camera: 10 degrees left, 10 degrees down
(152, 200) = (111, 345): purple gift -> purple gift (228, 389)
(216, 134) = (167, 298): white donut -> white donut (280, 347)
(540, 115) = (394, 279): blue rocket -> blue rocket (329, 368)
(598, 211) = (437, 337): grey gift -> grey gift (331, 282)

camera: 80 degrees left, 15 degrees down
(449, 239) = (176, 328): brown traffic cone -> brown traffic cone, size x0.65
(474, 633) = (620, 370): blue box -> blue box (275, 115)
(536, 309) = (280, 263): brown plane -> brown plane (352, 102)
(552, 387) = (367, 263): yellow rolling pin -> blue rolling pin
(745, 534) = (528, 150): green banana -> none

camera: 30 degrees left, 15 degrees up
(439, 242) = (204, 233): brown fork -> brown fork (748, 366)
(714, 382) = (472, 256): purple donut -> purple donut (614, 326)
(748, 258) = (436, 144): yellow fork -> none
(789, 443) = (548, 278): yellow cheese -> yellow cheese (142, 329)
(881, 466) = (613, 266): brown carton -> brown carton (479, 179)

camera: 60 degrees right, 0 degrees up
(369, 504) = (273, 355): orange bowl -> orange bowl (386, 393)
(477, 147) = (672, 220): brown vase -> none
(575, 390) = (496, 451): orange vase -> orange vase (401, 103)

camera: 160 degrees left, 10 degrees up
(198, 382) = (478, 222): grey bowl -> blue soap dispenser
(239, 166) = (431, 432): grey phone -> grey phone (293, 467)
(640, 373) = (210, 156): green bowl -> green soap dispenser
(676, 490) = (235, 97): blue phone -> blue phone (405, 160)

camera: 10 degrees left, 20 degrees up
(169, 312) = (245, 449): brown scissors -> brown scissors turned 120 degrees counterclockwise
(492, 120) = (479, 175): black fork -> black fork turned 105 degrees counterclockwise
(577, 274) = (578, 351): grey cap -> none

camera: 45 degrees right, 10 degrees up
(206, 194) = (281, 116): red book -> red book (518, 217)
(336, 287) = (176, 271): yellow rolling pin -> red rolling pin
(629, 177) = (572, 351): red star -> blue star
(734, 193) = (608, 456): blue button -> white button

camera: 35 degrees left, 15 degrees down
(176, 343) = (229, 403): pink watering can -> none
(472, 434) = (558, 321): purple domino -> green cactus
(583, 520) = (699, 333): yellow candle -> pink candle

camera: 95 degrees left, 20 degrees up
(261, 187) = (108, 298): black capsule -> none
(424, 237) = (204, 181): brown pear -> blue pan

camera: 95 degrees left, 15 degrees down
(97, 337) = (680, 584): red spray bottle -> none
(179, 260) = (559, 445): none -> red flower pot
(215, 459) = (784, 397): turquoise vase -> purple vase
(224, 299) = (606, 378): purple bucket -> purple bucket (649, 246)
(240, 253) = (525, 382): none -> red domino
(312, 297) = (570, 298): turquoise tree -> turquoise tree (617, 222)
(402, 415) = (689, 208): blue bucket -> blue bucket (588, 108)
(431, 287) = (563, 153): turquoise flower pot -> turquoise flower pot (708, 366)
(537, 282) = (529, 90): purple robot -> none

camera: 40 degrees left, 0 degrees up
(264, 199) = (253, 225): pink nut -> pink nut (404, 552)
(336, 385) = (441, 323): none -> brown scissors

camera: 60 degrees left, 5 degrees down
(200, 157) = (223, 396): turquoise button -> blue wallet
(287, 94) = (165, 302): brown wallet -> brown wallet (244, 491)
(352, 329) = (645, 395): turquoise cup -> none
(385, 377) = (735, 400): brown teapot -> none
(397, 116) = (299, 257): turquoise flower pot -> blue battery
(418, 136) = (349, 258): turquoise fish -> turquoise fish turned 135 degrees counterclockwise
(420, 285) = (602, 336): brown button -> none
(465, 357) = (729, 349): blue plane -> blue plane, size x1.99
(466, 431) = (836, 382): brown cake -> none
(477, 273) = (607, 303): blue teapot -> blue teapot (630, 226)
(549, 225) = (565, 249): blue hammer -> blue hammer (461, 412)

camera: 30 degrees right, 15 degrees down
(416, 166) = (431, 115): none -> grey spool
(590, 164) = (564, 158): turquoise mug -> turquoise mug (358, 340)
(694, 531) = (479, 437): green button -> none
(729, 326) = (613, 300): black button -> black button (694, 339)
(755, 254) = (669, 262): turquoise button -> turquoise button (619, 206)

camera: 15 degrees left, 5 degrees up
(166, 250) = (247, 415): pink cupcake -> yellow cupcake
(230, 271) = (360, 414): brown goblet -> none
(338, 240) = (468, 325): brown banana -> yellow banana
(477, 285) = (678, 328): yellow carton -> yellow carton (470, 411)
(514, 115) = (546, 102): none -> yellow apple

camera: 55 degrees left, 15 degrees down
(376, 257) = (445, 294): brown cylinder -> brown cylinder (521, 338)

##########

[Description of the task] Check the records above and copy each line that has the string "carton".

[Written solution]
(881, 466) = (613, 266): brown carton -> brown carton (479, 179)
(477, 285) = (678, 328): yellow carton -> yellow carton (470, 411)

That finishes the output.